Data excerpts
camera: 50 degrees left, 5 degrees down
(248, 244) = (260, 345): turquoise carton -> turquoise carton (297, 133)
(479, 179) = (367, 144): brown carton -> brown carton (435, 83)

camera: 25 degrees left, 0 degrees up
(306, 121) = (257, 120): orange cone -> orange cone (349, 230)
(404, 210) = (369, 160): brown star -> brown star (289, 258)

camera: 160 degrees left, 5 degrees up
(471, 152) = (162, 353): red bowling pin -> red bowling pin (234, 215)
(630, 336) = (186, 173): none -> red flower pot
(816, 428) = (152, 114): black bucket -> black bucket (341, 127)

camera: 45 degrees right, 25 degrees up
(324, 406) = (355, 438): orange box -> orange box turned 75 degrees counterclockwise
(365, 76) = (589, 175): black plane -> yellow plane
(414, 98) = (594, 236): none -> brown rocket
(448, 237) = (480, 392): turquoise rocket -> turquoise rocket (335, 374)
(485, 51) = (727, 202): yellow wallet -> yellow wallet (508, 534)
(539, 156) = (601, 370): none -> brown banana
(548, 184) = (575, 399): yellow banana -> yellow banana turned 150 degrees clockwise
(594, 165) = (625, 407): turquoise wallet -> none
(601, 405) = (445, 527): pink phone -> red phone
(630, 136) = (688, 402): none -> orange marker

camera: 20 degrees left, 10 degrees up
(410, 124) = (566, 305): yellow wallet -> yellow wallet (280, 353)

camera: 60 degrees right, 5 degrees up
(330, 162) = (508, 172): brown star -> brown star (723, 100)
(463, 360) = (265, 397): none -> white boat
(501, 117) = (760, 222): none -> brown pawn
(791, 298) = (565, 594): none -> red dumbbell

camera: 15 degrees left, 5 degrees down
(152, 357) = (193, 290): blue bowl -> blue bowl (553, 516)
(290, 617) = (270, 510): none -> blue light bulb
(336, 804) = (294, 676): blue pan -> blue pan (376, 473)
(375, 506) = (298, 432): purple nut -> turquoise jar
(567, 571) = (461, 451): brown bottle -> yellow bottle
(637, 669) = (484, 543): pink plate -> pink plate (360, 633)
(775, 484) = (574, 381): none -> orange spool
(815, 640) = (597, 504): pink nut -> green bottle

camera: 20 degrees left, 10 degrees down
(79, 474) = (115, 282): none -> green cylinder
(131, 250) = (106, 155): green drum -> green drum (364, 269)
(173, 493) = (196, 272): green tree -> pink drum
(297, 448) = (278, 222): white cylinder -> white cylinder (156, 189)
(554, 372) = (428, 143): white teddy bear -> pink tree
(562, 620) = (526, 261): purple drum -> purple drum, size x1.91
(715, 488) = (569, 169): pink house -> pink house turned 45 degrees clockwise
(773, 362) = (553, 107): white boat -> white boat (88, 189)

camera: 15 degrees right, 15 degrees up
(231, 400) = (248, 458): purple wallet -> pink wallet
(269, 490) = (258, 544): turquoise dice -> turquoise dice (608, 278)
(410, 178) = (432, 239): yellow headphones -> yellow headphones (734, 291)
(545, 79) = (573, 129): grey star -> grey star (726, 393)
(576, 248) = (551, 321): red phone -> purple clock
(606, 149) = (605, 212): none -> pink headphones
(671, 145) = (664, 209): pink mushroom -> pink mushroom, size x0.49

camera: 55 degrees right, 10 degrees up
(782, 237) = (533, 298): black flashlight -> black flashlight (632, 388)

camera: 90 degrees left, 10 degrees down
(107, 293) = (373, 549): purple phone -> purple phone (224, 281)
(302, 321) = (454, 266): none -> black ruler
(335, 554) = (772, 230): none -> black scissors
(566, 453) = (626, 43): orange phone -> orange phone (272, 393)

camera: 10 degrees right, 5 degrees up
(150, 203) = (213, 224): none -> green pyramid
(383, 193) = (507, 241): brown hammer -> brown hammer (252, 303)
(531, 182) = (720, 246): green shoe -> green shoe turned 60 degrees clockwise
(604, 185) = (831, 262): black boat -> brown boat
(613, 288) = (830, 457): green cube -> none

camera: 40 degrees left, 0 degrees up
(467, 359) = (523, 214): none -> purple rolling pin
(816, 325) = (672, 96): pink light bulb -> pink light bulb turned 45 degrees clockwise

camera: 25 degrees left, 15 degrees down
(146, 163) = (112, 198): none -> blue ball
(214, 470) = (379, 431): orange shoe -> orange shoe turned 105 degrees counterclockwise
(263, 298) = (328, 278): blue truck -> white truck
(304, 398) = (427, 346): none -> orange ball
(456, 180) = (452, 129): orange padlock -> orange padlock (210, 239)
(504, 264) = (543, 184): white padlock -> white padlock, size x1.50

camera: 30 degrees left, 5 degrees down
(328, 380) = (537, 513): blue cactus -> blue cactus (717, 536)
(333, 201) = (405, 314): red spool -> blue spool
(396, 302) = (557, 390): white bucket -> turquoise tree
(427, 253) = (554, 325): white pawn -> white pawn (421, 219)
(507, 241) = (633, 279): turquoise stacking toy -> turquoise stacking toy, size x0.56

* **Task**: List all lines from the entries that include the word "star".

* **Finished task**:
(404, 210) = (369, 160): brown star -> brown star (289, 258)
(330, 162) = (508, 172): brown star -> brown star (723, 100)
(545, 79) = (573, 129): grey star -> grey star (726, 393)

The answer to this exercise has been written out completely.